─── Records to process ───
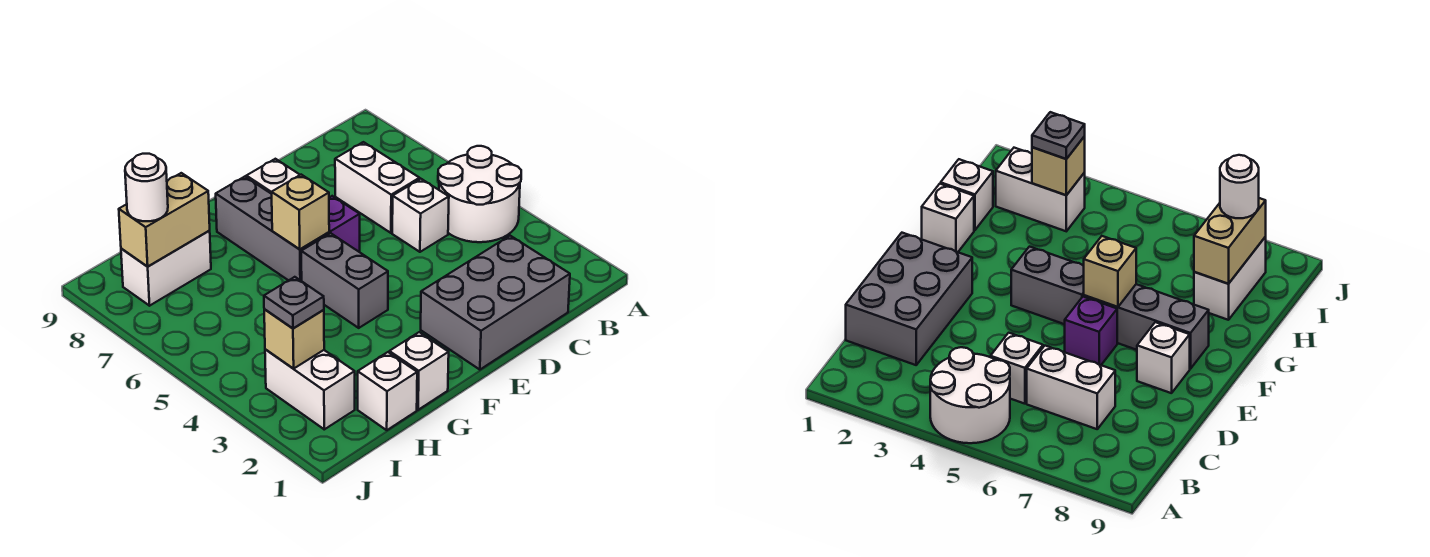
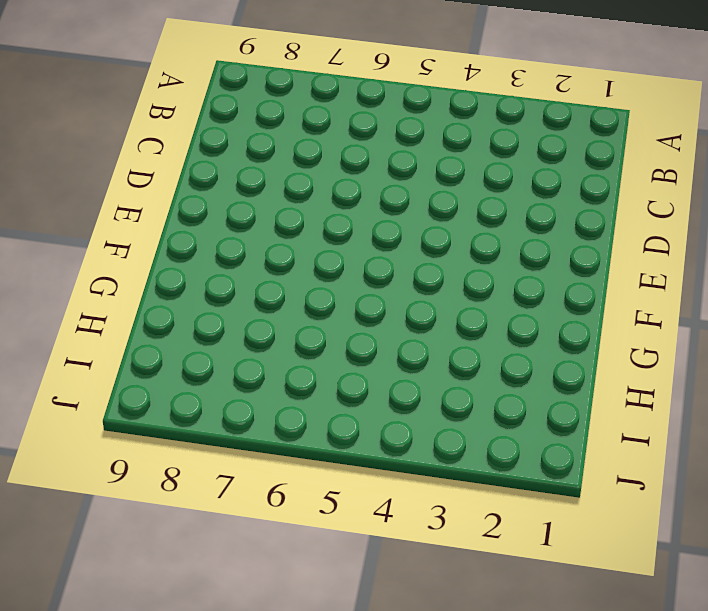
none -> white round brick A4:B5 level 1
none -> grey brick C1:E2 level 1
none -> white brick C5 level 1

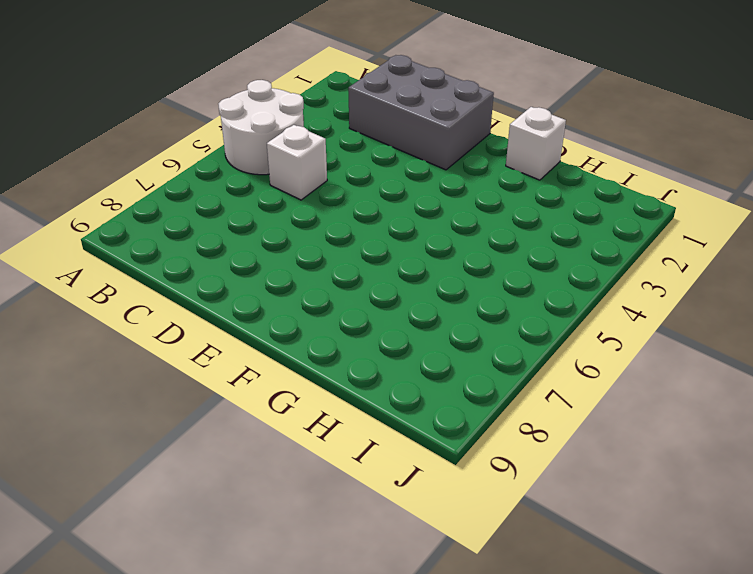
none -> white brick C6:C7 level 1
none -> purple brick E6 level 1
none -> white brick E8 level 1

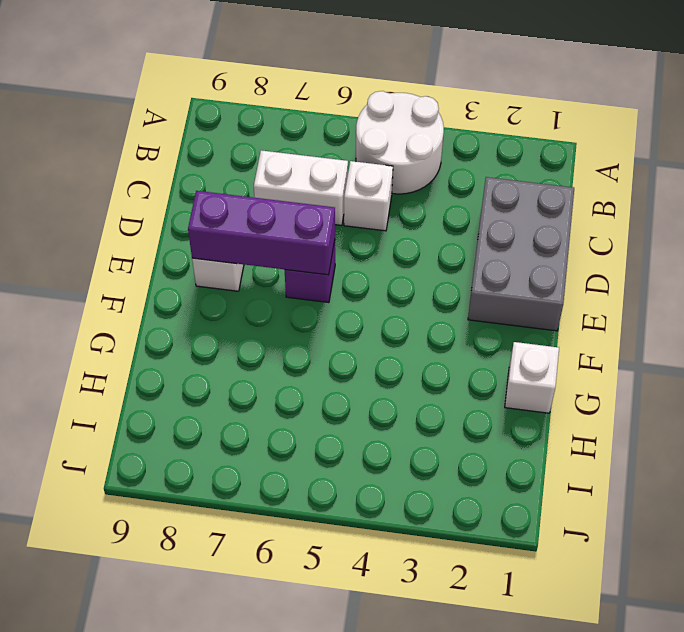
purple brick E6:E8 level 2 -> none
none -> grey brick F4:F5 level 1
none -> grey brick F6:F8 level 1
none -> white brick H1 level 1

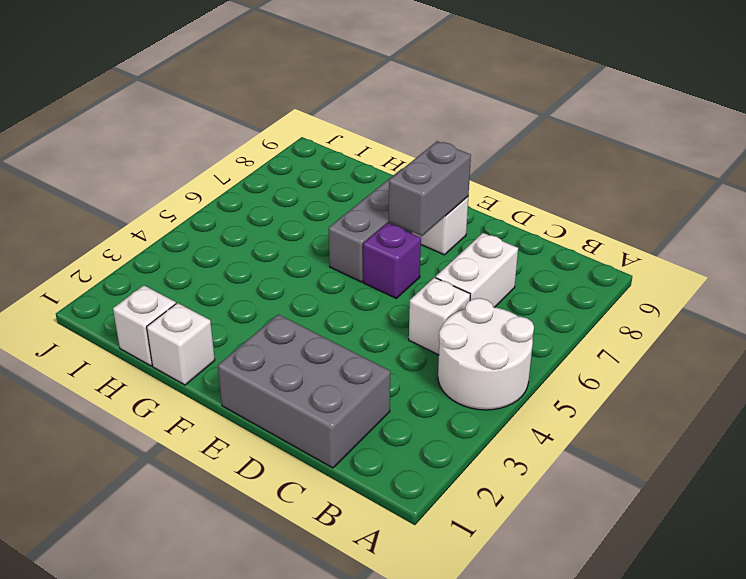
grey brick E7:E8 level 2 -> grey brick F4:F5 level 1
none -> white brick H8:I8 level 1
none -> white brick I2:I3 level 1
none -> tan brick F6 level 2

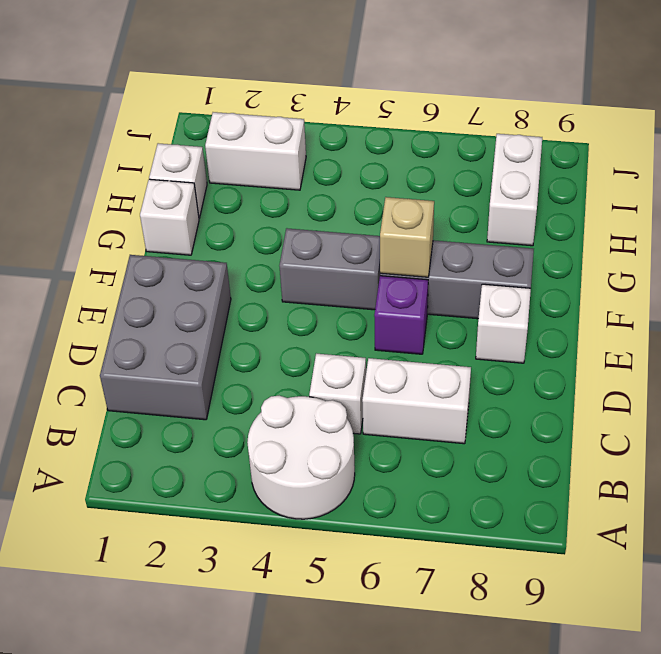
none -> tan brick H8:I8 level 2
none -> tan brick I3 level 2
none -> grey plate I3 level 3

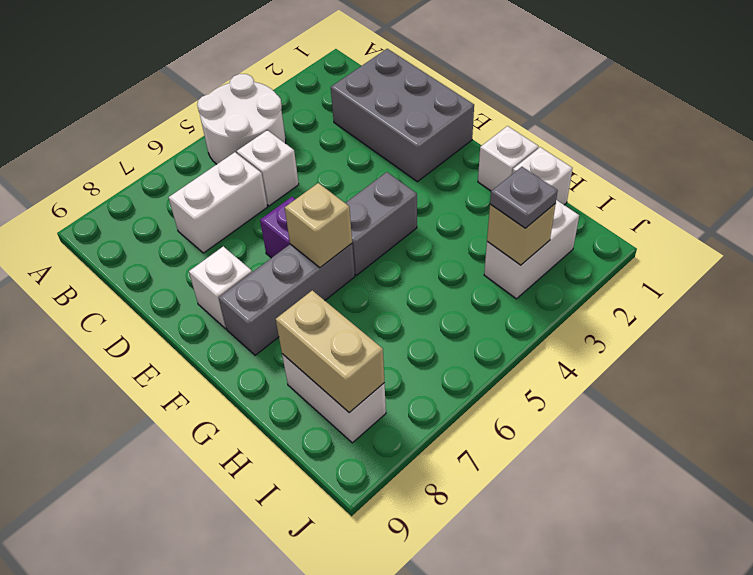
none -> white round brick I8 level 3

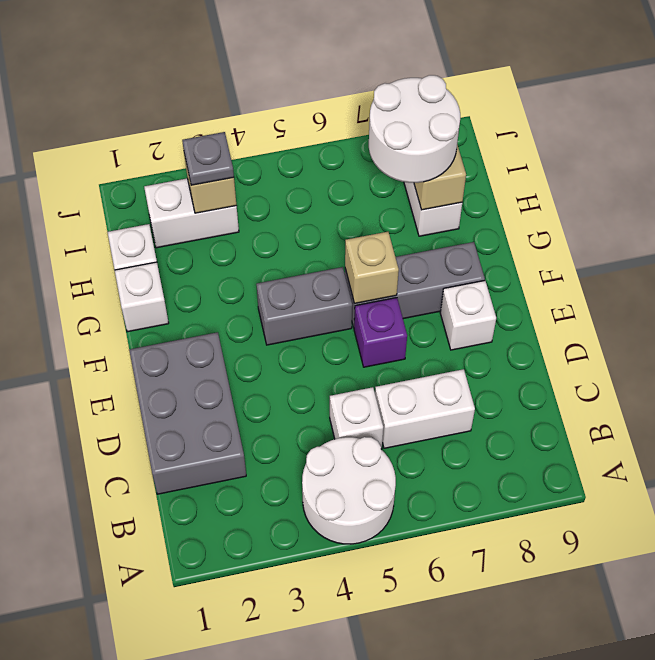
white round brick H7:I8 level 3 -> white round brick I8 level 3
───
* About this exercise *
Give the lines from the one containing "grey brick E7:E8" through the final line of the material again, exactly and in full, but without pictures.

* Exercise result *
grey brick E7:E8 level 2 -> grey brick F4:F5 level 1
none -> white brick H8:I8 level 1
none -> white brick I2:I3 level 1
none -> tan brick F6 level 2

none -> tan brick H8:I8 level 2
none -> tan brick I3 level 2
none -> grey plate I3 level 3

none -> white round brick I8 level 3

white round brick H7:I8 level 3 -> white round brick I8 level 3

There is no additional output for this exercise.